-- Input for this task follows --

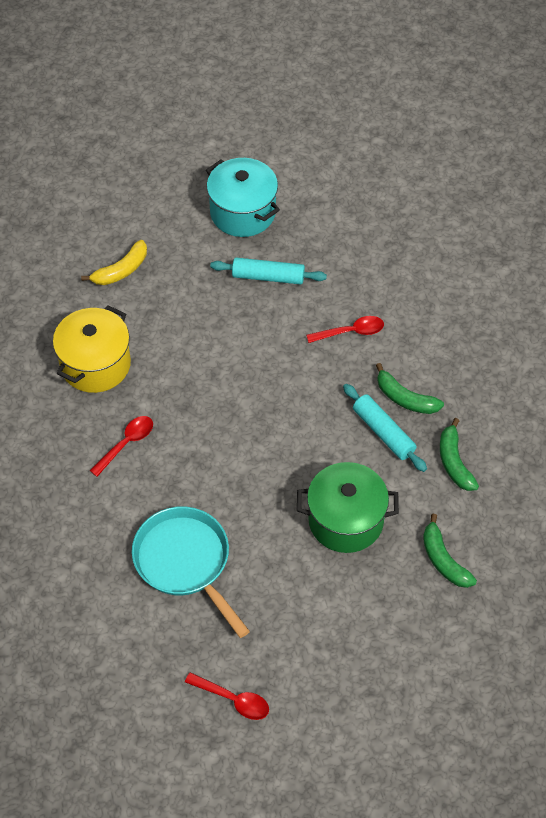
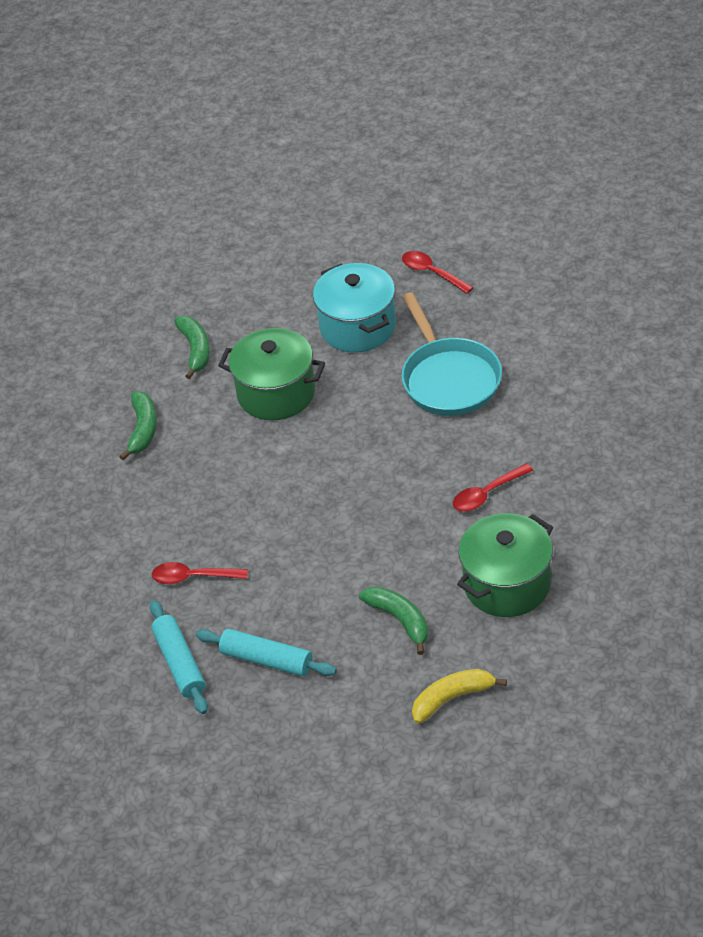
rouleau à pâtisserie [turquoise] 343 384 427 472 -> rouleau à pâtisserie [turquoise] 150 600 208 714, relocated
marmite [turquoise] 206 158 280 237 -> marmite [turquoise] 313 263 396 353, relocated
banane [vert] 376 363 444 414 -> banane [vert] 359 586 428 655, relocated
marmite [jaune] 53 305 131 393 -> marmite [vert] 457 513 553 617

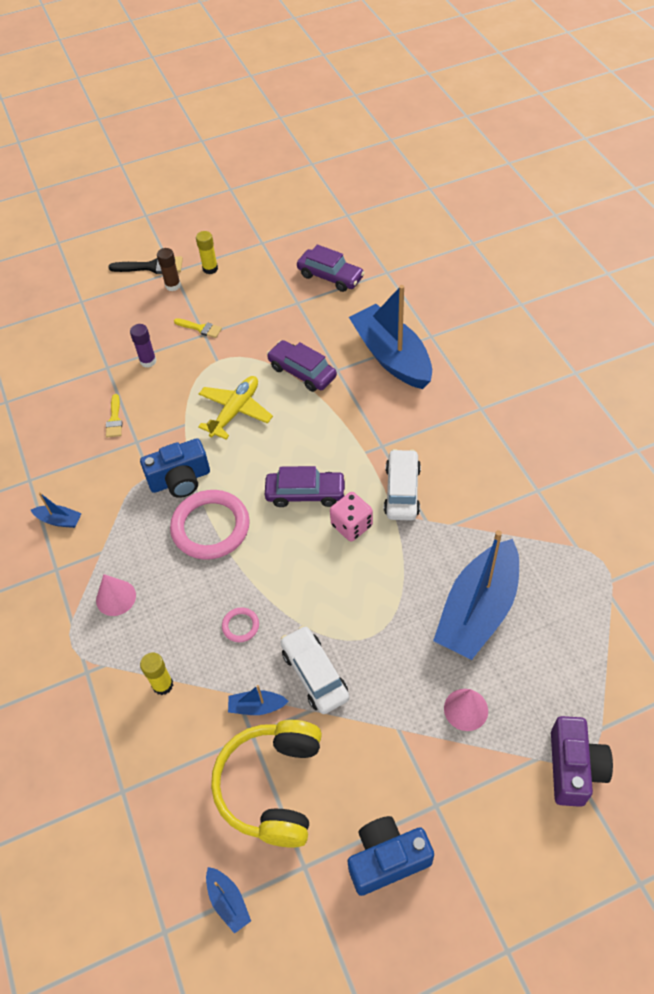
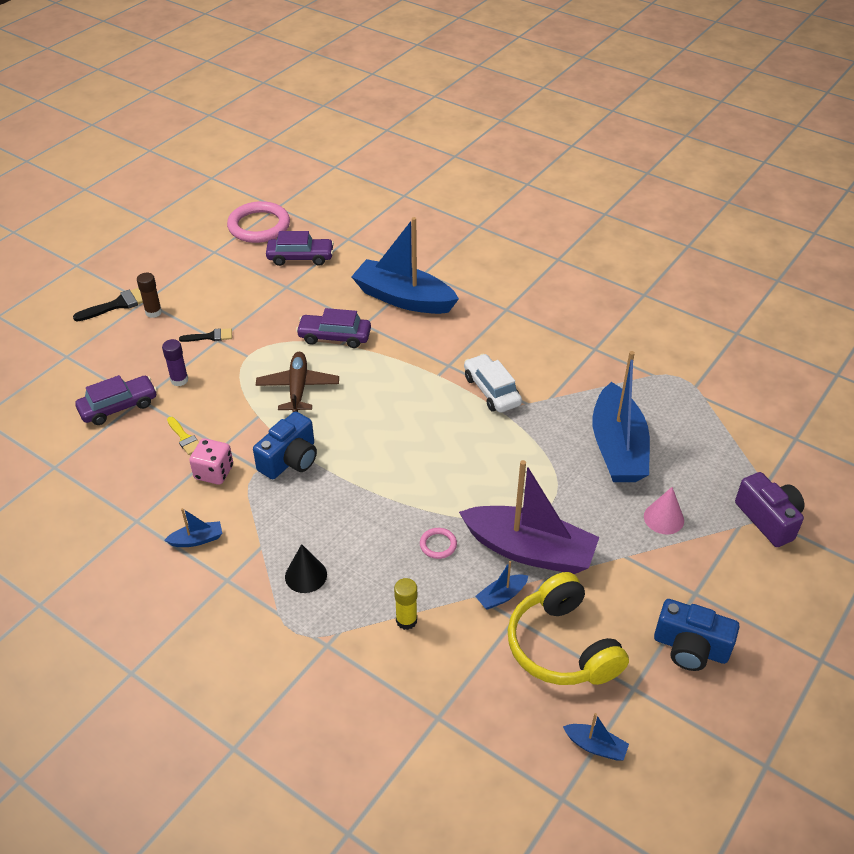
voiture [violet] 265 466 346 507 -> voiture [violet] 75 375 157 425, relocated
pinceau [jaune] 174 318 222 338 -> pinceau [noir] 179 328 232 342
dé [rose] 330 492 373 541 -> dé [rose] 189 438 233 485, relocated
anneau [rose] 170 490 250 560 -> anneau [rose] 227 201 290 243, relocated
avion [jaune] 198 376 273 439 -> avion [marron] 256 352 339 412
cône [rose] 96 574 136 616 -> cône [noir] 285 544 327 593
voiture [blanc] 281 626 349 714 -> bateau [violet] 459 460 599 574
appareil photo [bleu] 347 816 434 896 -> appareil photo [bleu] 654 599 739 671, 105 degrees counterclockwise
bâton de colle [jaune] 196 231 218 274 -> none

-- Input for this task concluded --

Work instructions. Every line in the data above that contains "turquoise" needs to be copied.

Output below.
rouleau à pâtisserie [turquoise] 343 384 427 472 -> rouleau à pâtisserie [turquoise] 150 600 208 714, relocated
marmite [turquoise] 206 158 280 237 -> marmite [turquoise] 313 263 396 353, relocated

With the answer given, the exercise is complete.